§ **Work item**
Copy every one of the records below word for word, keeping each line as it appears.

§ **Extracted records**
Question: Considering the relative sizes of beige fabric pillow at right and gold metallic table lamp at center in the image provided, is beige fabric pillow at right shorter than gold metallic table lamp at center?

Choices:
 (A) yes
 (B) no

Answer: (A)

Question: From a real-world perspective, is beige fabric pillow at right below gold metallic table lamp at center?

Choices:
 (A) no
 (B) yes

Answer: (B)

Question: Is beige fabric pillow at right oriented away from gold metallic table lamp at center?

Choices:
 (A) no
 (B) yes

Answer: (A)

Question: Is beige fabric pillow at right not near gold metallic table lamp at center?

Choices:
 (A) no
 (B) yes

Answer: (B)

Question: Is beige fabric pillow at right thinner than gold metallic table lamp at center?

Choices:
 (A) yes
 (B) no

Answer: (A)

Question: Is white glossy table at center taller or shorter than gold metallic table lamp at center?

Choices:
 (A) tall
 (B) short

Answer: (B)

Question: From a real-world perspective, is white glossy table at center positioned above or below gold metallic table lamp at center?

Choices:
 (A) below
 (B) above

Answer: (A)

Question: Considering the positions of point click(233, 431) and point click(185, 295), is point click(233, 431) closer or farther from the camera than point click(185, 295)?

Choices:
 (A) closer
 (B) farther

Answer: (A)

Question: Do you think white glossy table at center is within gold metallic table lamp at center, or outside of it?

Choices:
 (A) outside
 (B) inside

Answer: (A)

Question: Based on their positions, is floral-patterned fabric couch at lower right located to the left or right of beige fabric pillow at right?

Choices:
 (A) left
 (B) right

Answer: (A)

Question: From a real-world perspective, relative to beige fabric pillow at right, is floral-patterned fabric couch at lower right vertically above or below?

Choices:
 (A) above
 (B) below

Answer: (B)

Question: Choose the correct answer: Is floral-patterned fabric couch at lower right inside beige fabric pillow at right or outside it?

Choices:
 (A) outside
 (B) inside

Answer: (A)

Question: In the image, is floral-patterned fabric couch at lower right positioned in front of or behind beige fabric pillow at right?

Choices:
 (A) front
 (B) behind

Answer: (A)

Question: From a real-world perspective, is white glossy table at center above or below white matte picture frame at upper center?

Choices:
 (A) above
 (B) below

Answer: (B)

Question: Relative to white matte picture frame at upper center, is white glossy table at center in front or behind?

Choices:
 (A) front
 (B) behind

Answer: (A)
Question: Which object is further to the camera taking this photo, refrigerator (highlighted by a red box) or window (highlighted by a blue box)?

§ **Answer section**
Question: Considering the relative sizes of beige fabric pillow at right and gold metallic table lamp at center in the image provided, is beige fabric pillow at right shorter than gold metallic table lamp at center?

Choices:
 (A) yes
 (B) no

Answer: (A)

Question: From a real-world perspective, is beige fabric pillow at right below gold metallic table lamp at center?

Choices:
 (A) no
 (B) yes

Answer: (B)

Question: Is beige fabric pillow at right oriented away from gold metallic table lamp at center?

Choices:
 (A) no
 (B) yes

Answer: (A)

Question: Is beige fabric pillow at right not near gold metallic table lamp at center?

Choices:
 (A) no
 (B) yes

Answer: (B)

Question: Is beige fabric pillow at right thinner than gold metallic table lamp at center?

Choices:
 (A) yes
 (B) no

Answer: (A)

Question: Is white glossy table at center taller or shorter than gold metallic table lamp at center?

Choices:
 (A) tall
 (B) short

Answer: (B)

Question: From a real-world perspective, is white glossy table at center positioned above or below gold metallic table lamp at center?

Choices:
 (A) below
 (B) above

Answer: (A)

Question: Considering the positions of point click(233, 431) and point click(185, 295), is point click(233, 431) closer or farther from the camera than point click(185, 295)?

Choices:
 (A) closer
 (B) farther

Answer: (A)

Question: Do you think white glossy table at center is within gold metallic table lamp at center, or outside of it?

Choices:
 (A) outside
 (B) inside

Answer: (A)

Question: Based on their positions, is floral-patterned fabric couch at lower right located to the left or right of beige fabric pillow at right?

Choices:
 (A) left
 (B) right

Answer: (A)

Question: From a real-world perspective, relative to beige fabric pillow at right, is floral-patterned fabric couch at lower right vertically above or below?

Choices:
 (A) above
 (B) below

Answer: (B)

Question: Choose the correct answer: Is floral-patterned fabric couch at lower right inside beige fabric pillow at right or outside it?

Choices:
 (A) outside
 (B) inside

Answer: (A)

Question: In the image, is floral-patterned fabric couch at lower right positioned in front of or behind beige fabric pillow at right?

Choices:
 (A) front
 (B) behind

Answer: (A)

Question: From a real-world perspective, is white glossy table at center above or below white matte picture frame at upper center?

Choices:
 (A) above
 (B) below

Answer: (B)

Question: Relative to white matte picture frame at upper center, is white glossy table at center in front or behind?

Choices:
 (A) front
 (B) behind

Answer: (A)
Question: Which object is further to the camera taking this photo, refrigerator (highlighted by a red box) or window (highlighted by a blue box)?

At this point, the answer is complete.